To do
Each line in the listing below that includes "DGND" should be counted; give the total and nothing more.

[Start of section]

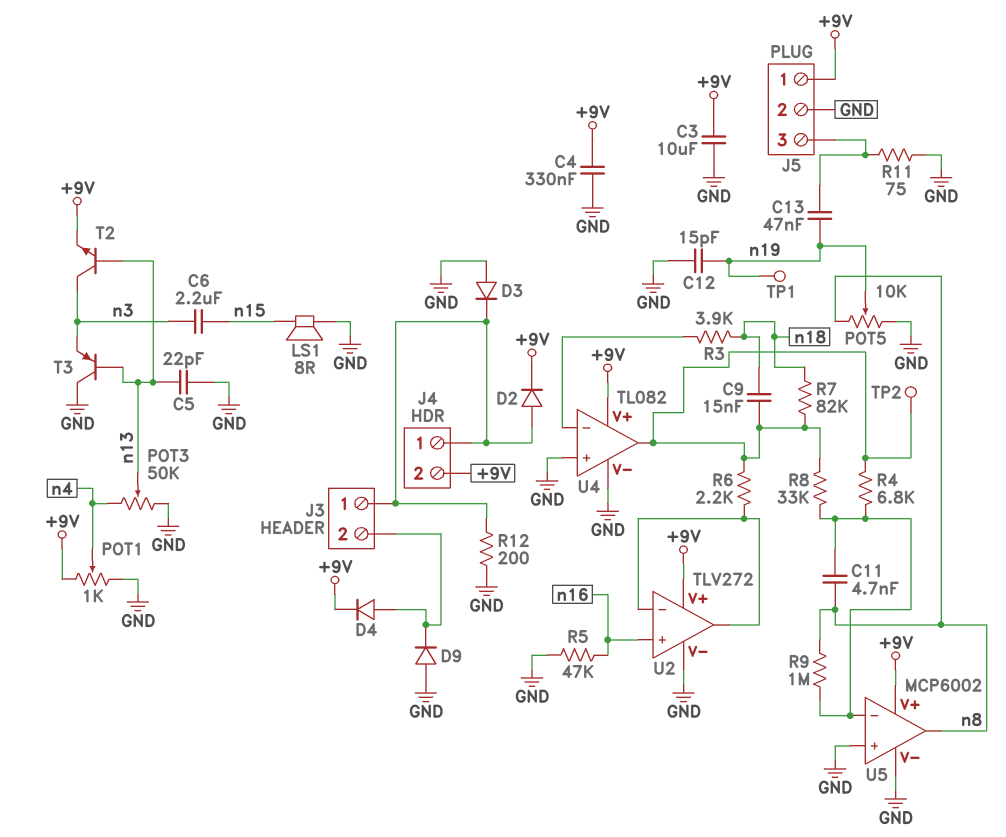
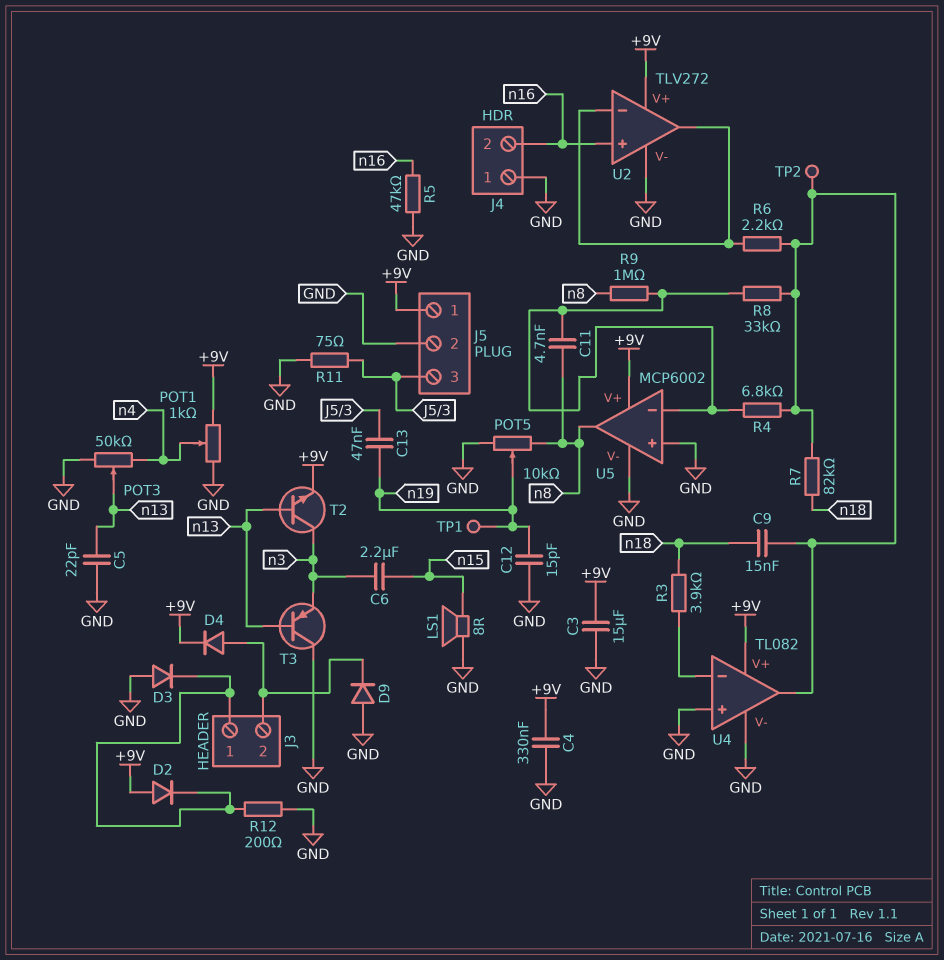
C3: 10uF (+9V, GND) -> 15uF (+9V, GND)
D2: diode (A J3/1, K +9V) -> diode (A +9V, K J3/1)
J4 pin 1: J3/1 -> GND
J4 pin 2: +9V -> n16

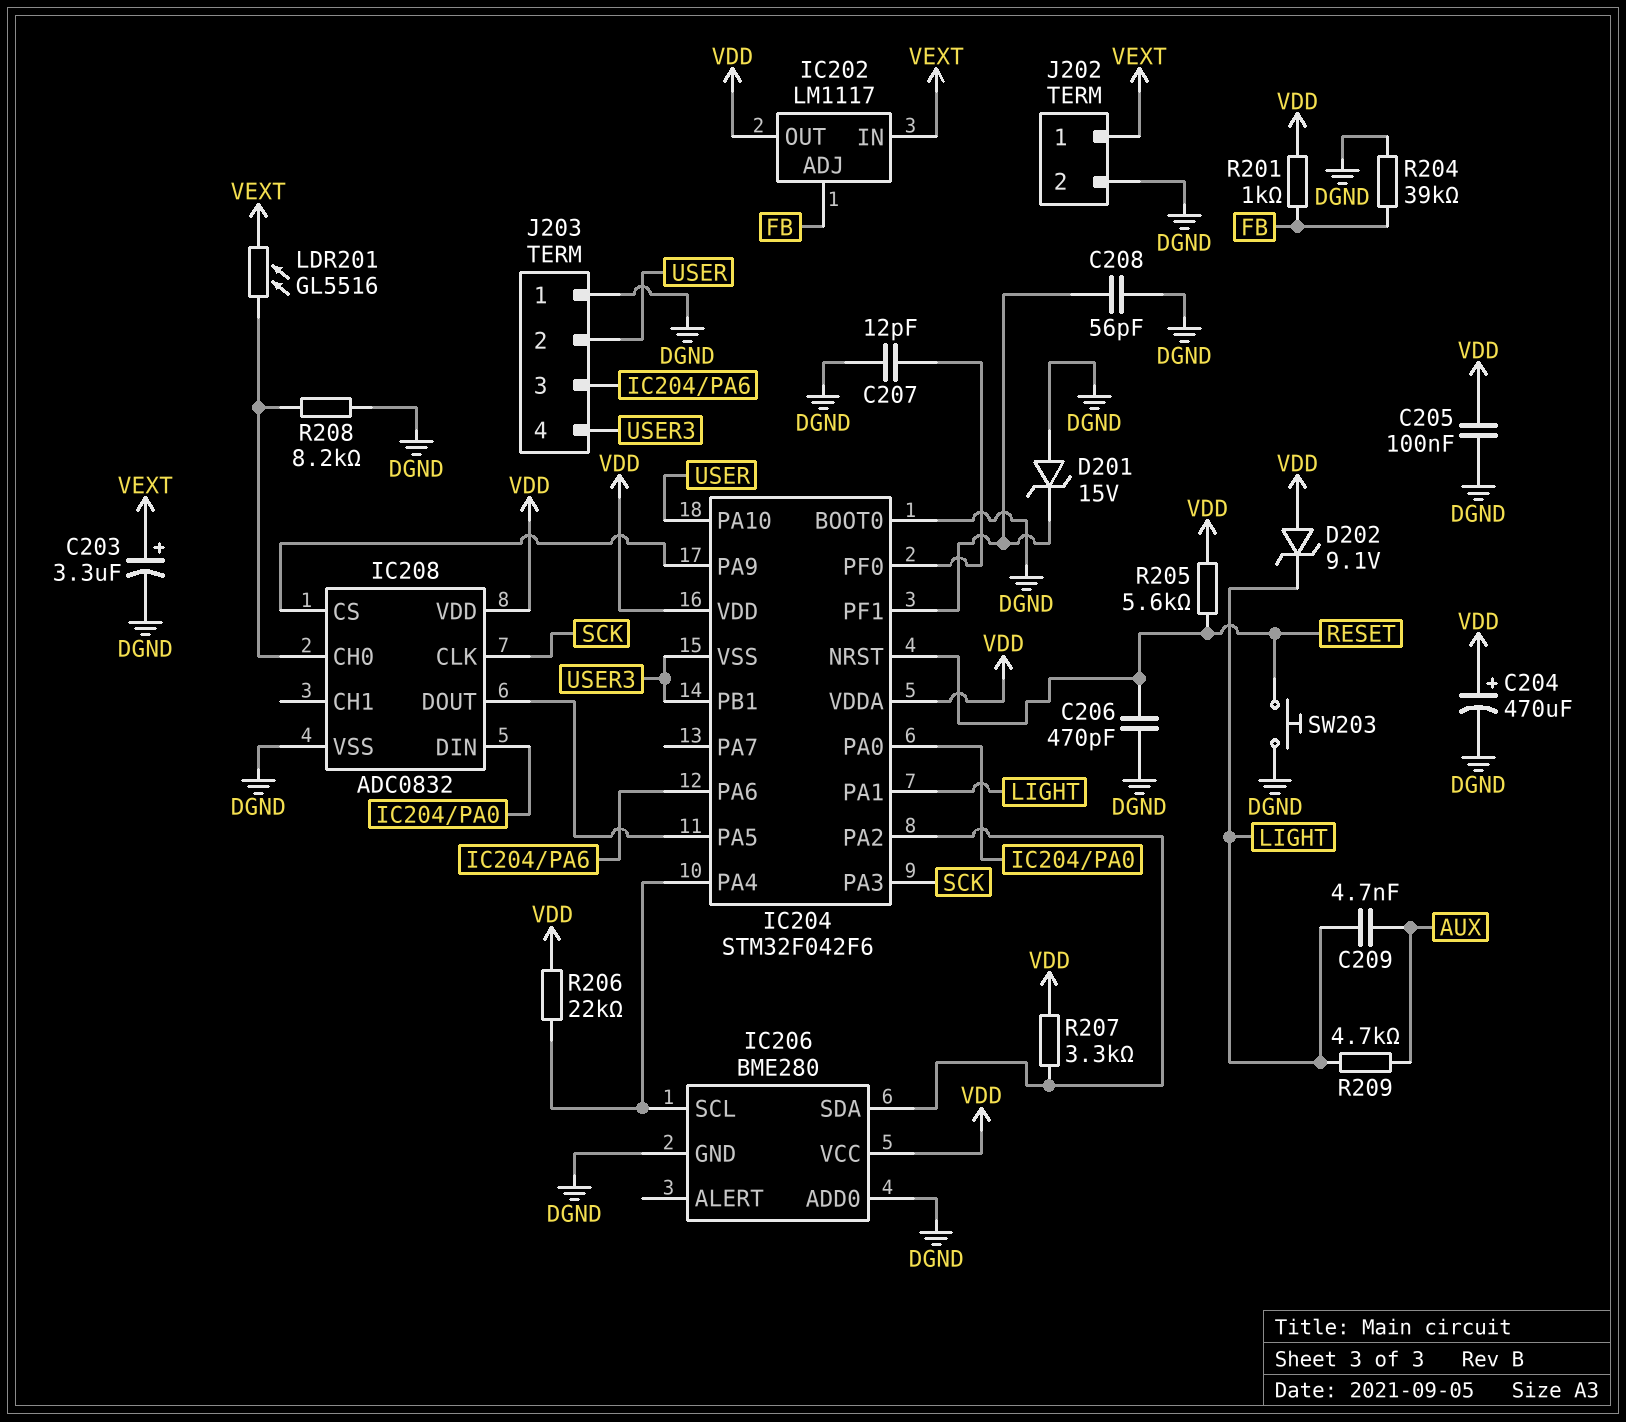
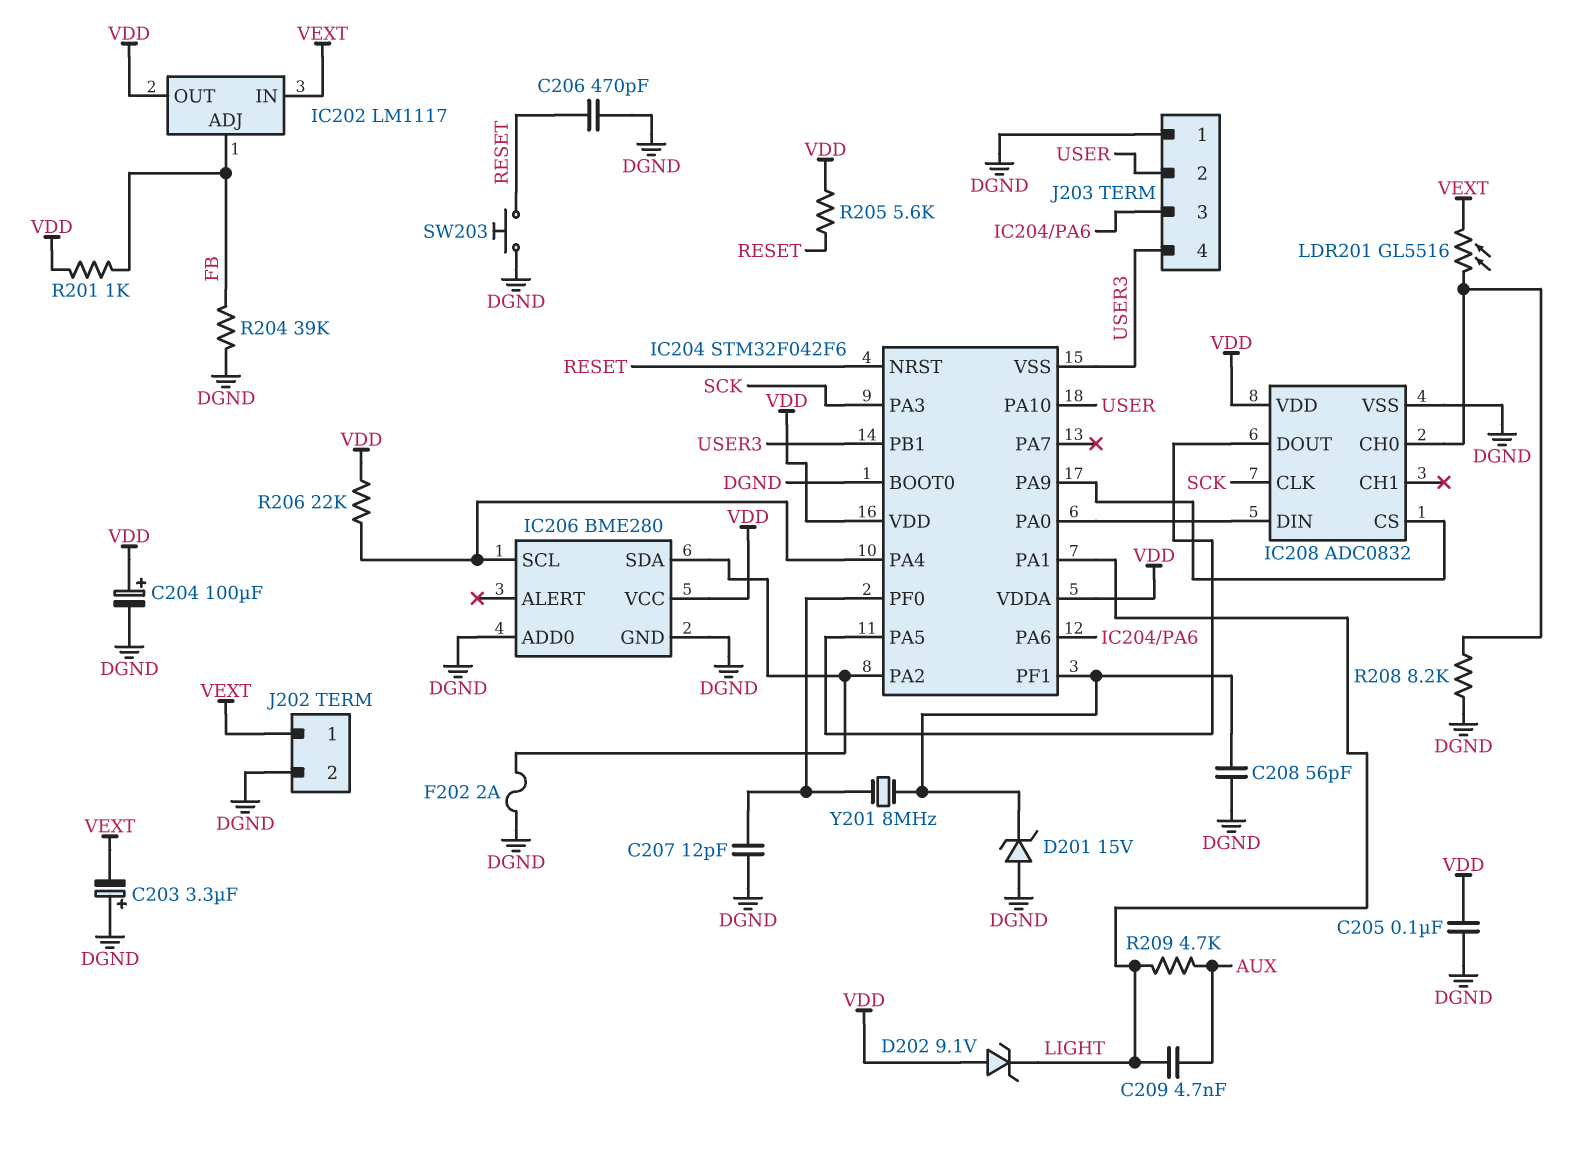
C203: 3.3uF (plus VEXT, minus DGND) -> 3.3uF (plus DGND, minus VEXT)
C204: 470uF (plus VDD, minus DGND) -> 100uF (plus VDD, minus DGND)
F202: none -> 2A (DGND, IC204/PA2)
R207: 3.3k (IC204/PA2, VDD) -> none
Y201: none -> 8MHz (IC204/PF0, IC204/PF1)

[End of section]

Task answer
3